Stored dataset items:

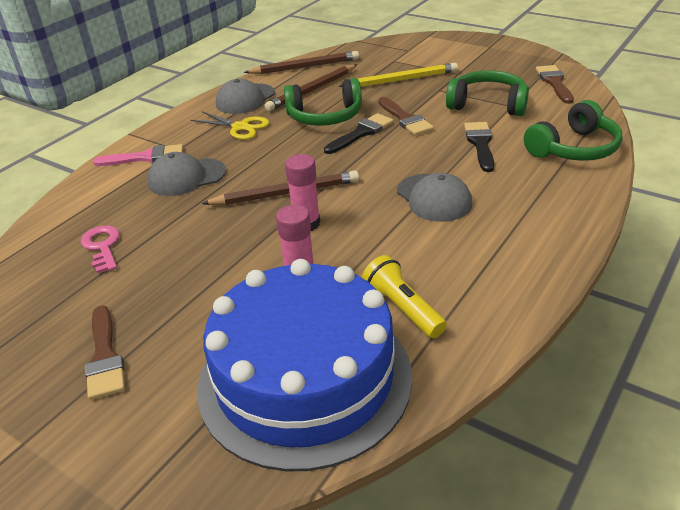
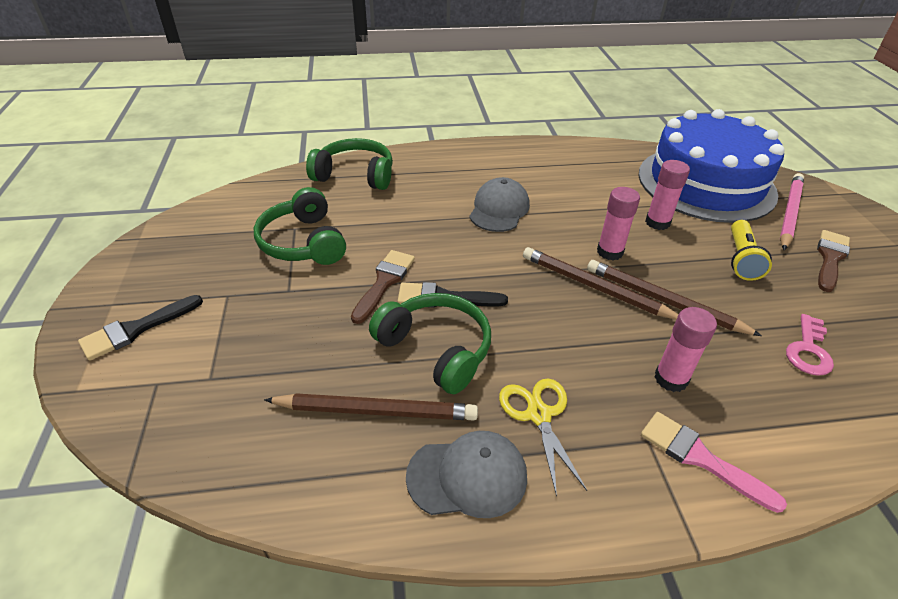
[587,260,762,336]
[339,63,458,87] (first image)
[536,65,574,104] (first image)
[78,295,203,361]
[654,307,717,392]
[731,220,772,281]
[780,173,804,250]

### Task goal
Word for word, give the entries back in full; the pictures do not belong in the copy.

### Exercise answer
[587,260,762,336]
[339,63,458,87] (first image)
[536,65,574,104] (first image)
[78,295,203,361]
[654,307,717,392]
[731,220,772,281]
[780,173,804,250]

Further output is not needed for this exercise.